▶ What the task asks: Select from the data all lines with the word "image".

(Outline labeling records)
BEGIN

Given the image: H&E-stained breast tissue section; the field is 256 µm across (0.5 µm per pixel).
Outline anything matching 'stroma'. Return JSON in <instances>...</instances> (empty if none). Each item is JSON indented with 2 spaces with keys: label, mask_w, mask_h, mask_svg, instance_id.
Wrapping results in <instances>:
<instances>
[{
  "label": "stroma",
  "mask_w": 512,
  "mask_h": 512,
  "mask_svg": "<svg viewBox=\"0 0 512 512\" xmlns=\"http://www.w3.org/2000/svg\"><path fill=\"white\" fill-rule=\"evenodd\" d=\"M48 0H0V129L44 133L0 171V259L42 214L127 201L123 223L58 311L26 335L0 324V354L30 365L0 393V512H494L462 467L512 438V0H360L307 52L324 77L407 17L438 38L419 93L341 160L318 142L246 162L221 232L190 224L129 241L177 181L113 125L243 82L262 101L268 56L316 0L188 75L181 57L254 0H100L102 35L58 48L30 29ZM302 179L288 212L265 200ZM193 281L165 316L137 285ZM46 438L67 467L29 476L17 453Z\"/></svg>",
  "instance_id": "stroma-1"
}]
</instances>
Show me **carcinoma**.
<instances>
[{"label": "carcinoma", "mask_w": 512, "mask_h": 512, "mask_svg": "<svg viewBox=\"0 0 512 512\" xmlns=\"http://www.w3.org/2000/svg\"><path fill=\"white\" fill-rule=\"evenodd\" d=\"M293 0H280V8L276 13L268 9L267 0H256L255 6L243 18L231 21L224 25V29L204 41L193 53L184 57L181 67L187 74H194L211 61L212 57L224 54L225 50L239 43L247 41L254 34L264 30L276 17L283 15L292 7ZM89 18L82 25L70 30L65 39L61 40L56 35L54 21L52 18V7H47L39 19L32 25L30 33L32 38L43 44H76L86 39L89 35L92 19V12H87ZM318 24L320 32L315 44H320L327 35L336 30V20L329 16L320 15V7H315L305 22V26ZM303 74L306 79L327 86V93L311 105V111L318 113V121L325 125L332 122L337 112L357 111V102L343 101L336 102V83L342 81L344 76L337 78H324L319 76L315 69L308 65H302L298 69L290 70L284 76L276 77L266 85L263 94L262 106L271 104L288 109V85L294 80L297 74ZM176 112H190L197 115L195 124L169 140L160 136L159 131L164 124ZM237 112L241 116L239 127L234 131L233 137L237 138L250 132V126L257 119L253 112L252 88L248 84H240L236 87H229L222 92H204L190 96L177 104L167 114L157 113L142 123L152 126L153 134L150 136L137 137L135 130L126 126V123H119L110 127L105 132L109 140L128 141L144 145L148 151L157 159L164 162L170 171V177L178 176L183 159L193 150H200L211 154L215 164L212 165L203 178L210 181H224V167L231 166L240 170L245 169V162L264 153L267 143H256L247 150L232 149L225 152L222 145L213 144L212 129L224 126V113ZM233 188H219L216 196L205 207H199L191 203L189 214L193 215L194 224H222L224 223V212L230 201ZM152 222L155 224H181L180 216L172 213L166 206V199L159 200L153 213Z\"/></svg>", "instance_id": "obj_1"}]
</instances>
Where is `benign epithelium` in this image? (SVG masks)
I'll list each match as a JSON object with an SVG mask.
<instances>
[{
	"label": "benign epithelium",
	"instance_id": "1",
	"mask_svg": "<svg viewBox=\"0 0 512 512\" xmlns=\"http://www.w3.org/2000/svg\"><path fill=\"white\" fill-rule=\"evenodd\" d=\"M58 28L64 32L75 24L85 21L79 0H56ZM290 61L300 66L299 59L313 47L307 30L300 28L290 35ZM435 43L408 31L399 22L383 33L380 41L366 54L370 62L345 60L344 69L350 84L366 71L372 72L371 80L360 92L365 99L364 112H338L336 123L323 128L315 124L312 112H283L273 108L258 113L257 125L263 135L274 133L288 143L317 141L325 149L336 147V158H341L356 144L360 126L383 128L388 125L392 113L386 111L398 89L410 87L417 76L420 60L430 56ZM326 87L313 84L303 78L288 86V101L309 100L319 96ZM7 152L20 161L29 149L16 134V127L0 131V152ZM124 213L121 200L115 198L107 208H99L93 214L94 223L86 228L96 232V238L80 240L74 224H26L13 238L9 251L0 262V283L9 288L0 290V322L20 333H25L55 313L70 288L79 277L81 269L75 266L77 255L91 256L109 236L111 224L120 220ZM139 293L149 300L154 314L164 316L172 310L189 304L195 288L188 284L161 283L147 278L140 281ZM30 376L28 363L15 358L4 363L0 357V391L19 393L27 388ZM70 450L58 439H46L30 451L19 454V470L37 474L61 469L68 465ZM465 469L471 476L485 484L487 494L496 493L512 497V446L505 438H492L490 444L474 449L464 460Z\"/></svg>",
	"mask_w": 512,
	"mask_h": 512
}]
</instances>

END

▶ Final answer:
Given the image: H&E-stained breast tissue section; the field is 256 µm across (0.5 µm per pixel).
Where is `benign epithelium` in this image? (SVG masks)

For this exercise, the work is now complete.